WHAT TO PRODUCE:
Whenever a line below mentions the word "BROWN", that line should be copied.

Source data
########

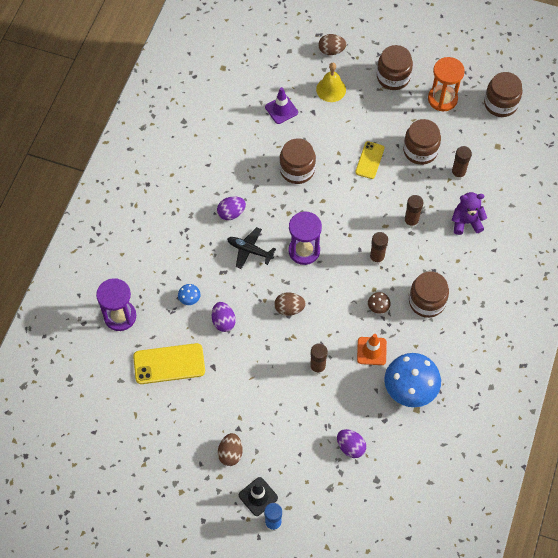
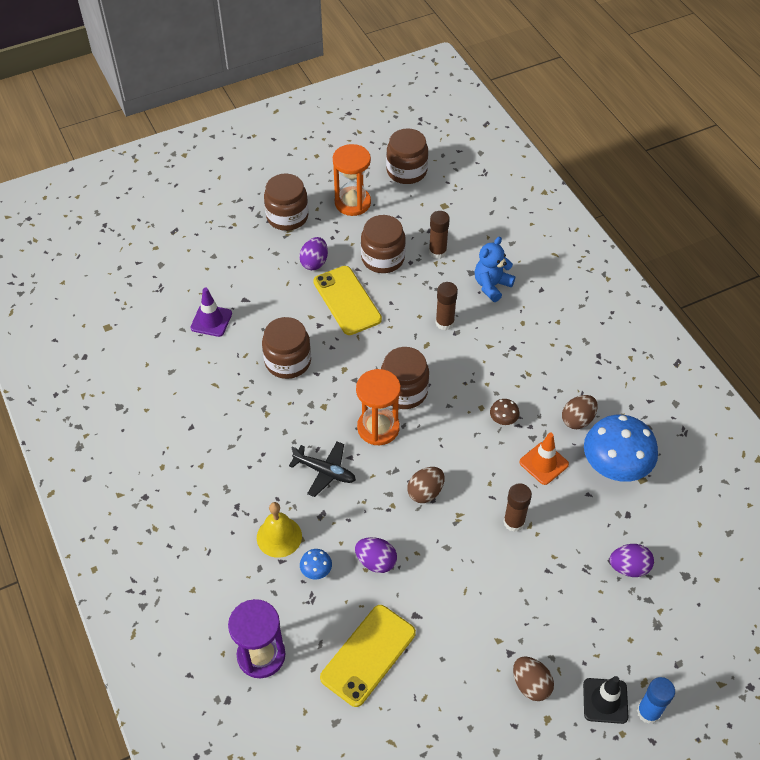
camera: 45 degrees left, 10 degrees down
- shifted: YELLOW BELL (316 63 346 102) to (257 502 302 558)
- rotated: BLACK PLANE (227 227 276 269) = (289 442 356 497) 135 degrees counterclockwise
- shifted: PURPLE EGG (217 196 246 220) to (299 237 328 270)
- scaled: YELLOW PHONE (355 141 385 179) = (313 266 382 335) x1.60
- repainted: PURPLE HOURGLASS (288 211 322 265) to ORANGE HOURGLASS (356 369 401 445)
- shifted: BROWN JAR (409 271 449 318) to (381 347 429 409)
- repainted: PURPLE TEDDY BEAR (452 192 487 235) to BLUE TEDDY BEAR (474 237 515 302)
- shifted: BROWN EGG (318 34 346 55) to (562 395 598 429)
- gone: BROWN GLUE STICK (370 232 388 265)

########

ANSWER SPACE:
- shifted: BROWN JAR (409 271 449 318) to (381 347 429 409)
- shifted: BROWN EGG (318 34 346 55) to (562 395 598 429)
- gone: BROWN GLUE STICK (370 232 388 265)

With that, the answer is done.